(Geometric object motion data)
[Start of section]

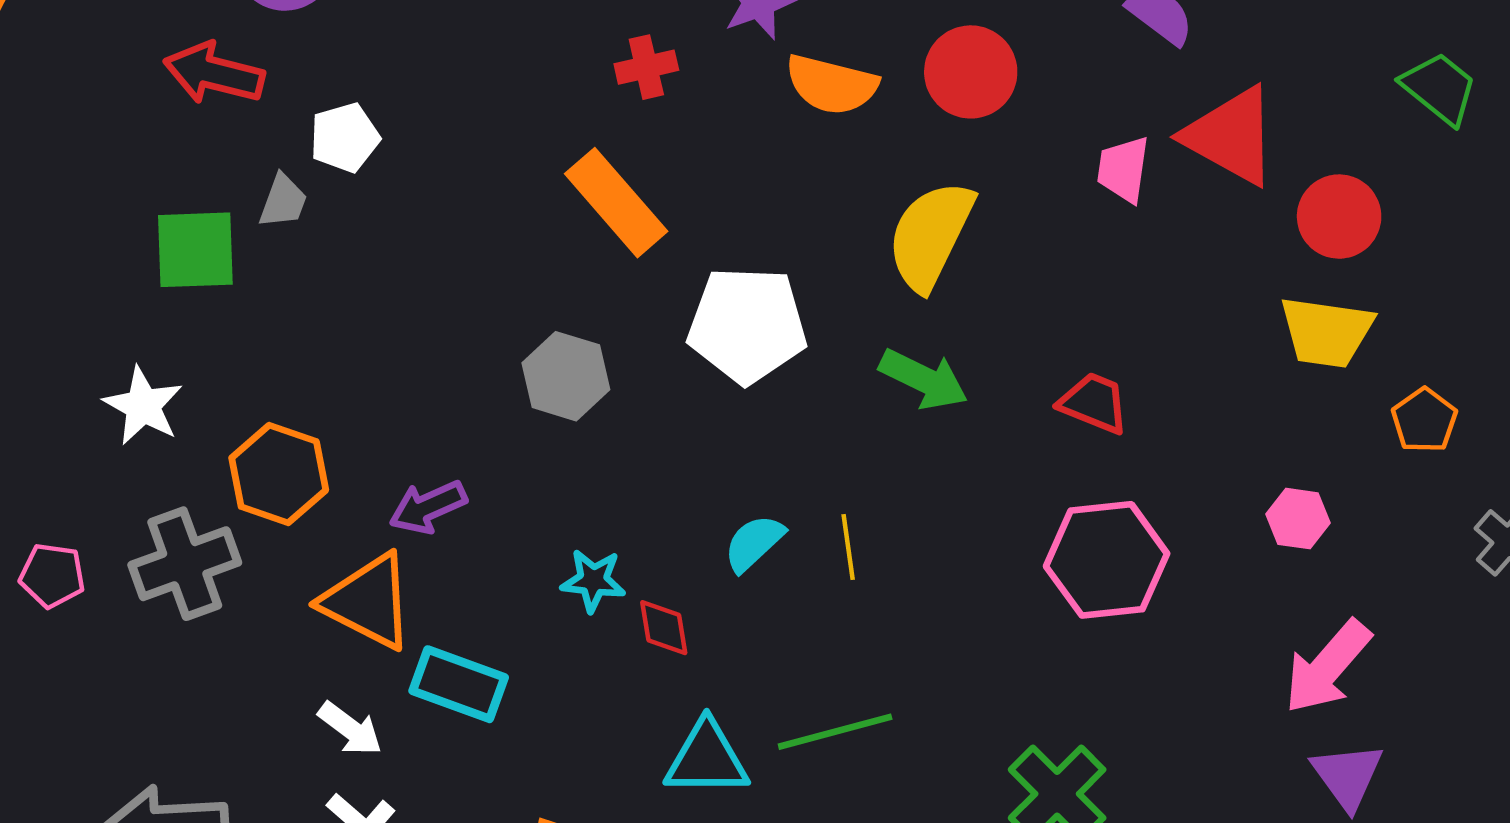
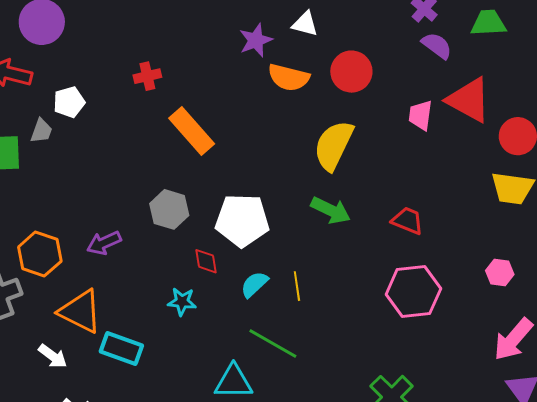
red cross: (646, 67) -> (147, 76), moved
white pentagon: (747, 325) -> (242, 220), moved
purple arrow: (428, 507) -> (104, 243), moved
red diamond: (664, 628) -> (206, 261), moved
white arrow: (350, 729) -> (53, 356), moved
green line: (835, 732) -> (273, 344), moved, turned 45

[End of section]
[Start of section]

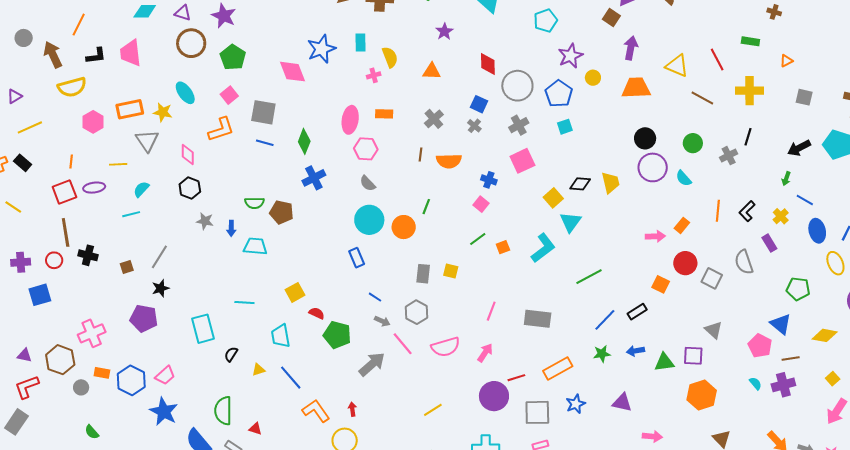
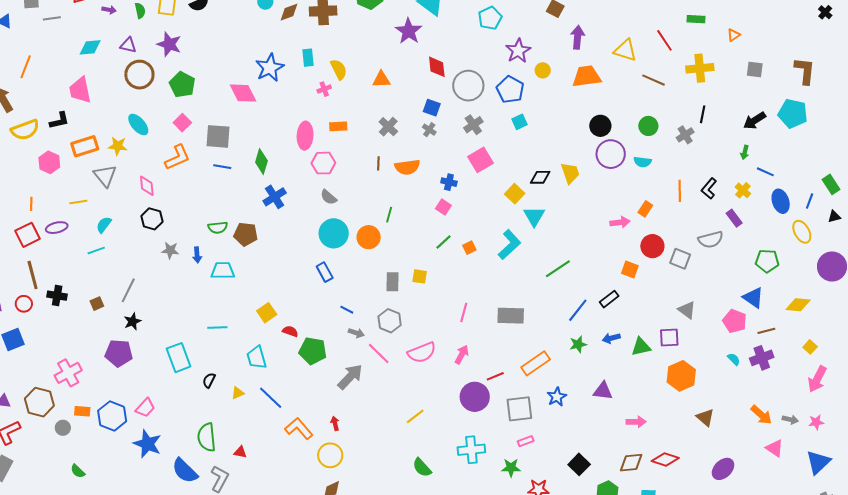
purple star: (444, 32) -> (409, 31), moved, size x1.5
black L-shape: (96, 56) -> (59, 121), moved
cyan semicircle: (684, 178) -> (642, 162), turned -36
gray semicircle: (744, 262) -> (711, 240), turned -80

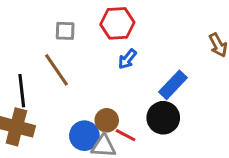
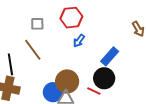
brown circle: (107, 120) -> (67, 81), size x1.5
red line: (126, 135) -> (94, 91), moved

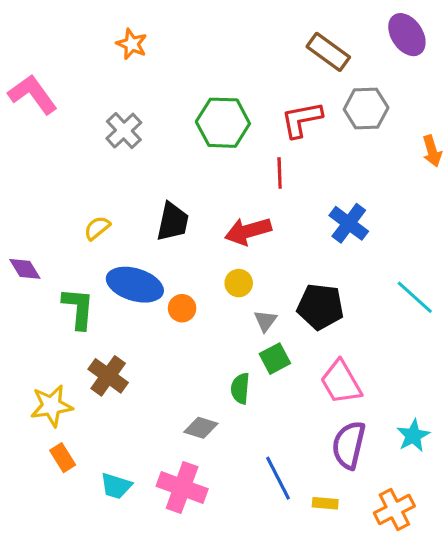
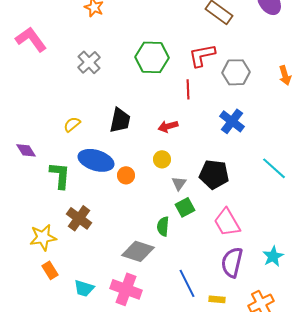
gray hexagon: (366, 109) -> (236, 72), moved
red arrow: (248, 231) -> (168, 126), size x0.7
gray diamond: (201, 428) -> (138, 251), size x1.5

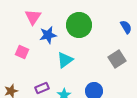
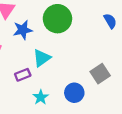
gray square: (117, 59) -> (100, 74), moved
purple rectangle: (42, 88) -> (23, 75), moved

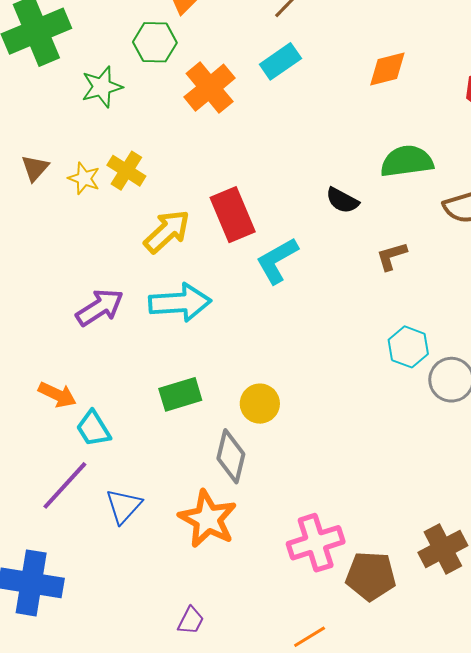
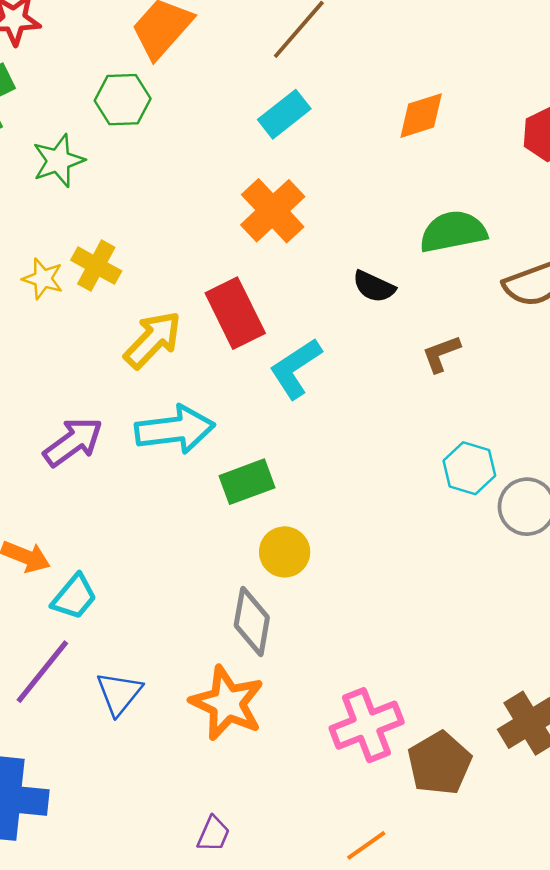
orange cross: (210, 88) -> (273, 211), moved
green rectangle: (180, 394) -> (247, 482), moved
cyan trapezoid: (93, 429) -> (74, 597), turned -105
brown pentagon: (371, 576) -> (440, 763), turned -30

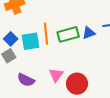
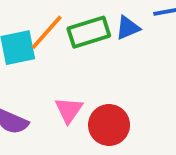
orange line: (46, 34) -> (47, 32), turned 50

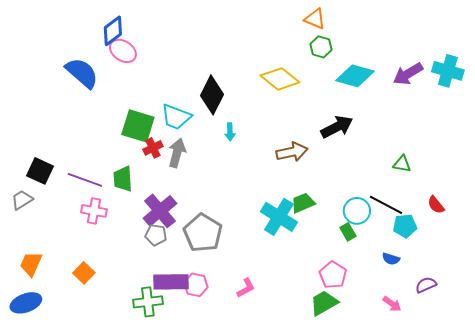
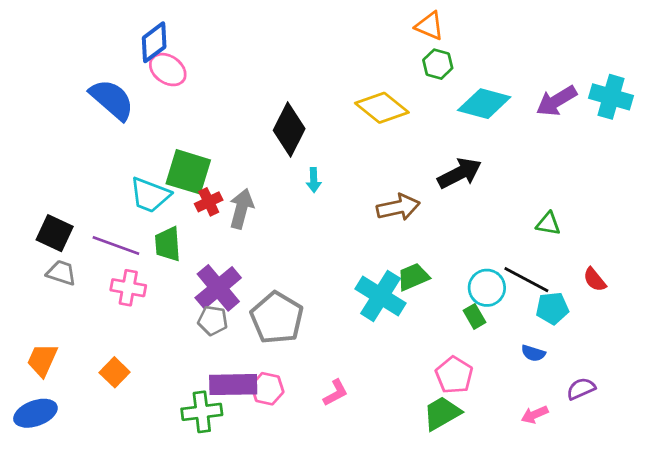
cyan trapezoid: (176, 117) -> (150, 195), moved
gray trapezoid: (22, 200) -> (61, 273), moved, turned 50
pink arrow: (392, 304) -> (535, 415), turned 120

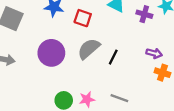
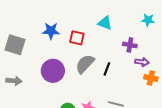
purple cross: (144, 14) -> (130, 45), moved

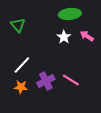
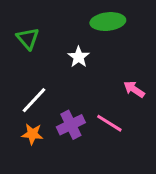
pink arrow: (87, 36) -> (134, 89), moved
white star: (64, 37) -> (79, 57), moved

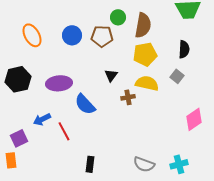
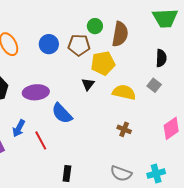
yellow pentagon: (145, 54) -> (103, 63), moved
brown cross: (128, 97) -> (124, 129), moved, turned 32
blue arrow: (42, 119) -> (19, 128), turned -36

[End of section]

_The task_.
Filter the entries above down to the lines that contain the word "size".

_Your response_.
purple star: (444, 32) -> (409, 31), moved, size x1.5
brown circle: (107, 120) -> (67, 81), size x1.5
red arrow: (248, 231) -> (168, 126), size x0.7
gray diamond: (201, 428) -> (138, 251), size x1.5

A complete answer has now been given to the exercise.